*Input material*.
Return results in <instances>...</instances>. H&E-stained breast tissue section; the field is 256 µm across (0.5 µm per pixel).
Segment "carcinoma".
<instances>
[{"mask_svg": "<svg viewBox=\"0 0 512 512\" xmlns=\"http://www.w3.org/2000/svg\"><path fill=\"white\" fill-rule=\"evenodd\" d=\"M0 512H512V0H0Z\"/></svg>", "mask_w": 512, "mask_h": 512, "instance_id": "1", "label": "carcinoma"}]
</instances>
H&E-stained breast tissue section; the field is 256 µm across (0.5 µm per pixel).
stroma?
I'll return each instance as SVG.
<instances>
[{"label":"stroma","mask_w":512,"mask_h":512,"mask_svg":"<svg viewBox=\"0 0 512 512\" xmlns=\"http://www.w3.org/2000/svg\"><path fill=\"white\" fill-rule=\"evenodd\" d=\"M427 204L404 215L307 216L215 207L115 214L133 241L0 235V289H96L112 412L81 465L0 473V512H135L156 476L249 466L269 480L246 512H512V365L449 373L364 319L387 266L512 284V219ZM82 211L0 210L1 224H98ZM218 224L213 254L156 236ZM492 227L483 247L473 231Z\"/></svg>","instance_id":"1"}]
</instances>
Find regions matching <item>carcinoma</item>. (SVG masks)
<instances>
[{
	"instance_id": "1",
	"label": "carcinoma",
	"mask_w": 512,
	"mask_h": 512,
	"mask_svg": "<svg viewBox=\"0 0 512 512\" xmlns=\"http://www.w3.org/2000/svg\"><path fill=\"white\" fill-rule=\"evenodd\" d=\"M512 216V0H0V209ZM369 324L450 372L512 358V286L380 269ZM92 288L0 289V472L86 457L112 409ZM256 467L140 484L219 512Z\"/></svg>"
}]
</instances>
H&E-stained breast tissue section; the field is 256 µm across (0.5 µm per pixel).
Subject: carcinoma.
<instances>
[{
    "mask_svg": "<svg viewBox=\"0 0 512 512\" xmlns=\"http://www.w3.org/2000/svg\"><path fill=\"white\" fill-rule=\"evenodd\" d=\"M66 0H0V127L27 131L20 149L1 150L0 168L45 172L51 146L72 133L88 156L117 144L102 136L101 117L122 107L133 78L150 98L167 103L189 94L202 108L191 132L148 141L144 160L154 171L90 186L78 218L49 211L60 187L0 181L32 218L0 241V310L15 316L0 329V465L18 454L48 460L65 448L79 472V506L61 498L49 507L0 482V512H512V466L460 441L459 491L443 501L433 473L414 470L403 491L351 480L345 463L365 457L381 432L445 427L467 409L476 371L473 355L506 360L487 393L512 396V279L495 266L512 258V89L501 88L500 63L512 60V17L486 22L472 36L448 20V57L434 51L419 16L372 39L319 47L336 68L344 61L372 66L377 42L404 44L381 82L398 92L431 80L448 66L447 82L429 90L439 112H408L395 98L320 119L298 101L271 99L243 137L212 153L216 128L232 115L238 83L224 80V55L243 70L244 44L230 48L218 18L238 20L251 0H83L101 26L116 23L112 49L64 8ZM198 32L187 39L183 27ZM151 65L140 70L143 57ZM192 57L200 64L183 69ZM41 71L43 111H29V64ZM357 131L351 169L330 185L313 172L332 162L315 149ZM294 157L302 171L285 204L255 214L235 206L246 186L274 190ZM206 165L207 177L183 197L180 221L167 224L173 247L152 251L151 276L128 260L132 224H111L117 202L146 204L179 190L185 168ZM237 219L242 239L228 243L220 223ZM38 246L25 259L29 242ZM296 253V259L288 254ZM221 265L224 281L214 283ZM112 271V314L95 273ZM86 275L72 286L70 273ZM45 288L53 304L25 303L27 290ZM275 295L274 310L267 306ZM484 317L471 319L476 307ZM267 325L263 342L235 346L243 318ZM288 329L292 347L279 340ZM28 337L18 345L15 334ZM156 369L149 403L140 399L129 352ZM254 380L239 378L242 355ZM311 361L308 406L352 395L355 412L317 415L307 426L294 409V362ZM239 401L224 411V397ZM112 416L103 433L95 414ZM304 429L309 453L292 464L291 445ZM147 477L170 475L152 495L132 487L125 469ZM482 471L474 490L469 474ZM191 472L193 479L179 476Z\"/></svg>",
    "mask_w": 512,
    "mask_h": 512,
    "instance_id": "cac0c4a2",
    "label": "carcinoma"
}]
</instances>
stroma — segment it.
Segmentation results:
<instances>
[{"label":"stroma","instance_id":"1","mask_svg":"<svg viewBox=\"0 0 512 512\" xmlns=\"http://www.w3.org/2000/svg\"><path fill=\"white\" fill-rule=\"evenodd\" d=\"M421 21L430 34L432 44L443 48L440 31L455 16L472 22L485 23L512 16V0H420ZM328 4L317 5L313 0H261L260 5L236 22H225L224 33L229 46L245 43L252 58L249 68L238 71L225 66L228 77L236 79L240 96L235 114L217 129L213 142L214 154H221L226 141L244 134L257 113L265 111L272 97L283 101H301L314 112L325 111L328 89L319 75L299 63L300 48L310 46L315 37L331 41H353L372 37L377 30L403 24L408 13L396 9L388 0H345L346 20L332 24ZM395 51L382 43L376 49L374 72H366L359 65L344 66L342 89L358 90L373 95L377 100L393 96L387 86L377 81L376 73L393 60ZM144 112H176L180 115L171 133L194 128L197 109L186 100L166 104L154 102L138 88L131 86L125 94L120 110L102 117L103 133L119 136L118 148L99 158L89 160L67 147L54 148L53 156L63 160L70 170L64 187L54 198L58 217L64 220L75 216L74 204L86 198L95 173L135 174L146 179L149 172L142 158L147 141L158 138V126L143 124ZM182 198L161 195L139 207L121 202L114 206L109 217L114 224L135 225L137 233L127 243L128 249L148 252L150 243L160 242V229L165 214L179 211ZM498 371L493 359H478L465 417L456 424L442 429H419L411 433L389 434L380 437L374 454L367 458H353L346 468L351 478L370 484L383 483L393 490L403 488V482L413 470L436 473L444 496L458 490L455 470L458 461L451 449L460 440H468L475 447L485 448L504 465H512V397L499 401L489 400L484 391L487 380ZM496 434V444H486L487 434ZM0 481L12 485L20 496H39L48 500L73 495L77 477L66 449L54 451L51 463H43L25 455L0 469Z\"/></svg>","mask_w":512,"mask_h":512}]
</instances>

*Problem statement*. From the data, list each line in which the string "results" appears.

*Task solution*.
Return results in <instances>...</instances>. H&E-stained breast tissue section; the field is 256 µm across (0.5 µm per pixel).
Segmentation results:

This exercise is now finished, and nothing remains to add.